What the task requires: An exact copy of the data below is needed; please leave out any pictures.

Top of Given information

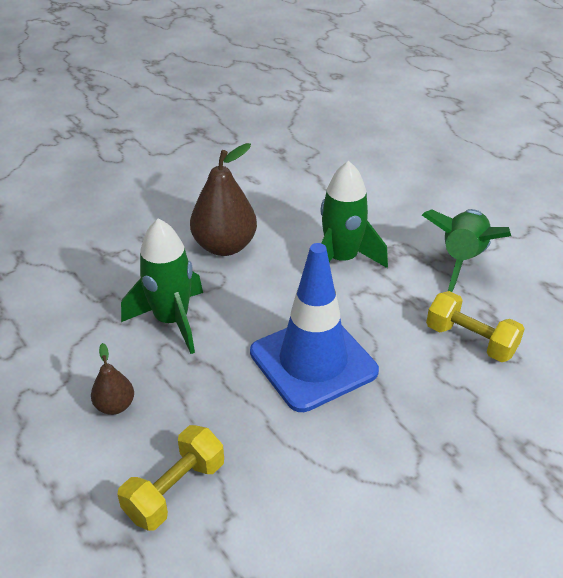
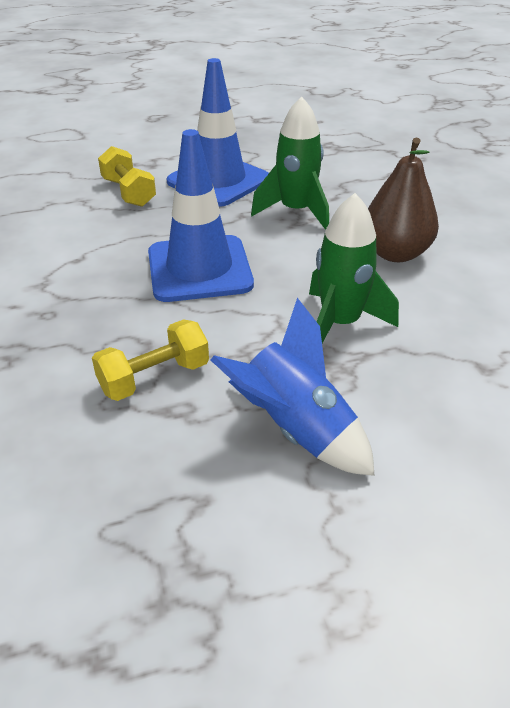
camera: 110 degrees right, 0 degrees up
(115, 406) = (218, 181): brown pear -> blue traffic cone
(462, 260) = (295, 429): green rocket -> blue rocket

Bottom of Given information

Solution to this problem:
camera: 110 degrees right, 0 degrees up
(115, 406) = (218, 181): brown pear -> blue traffic cone
(462, 260) = (295, 429): green rocket -> blue rocket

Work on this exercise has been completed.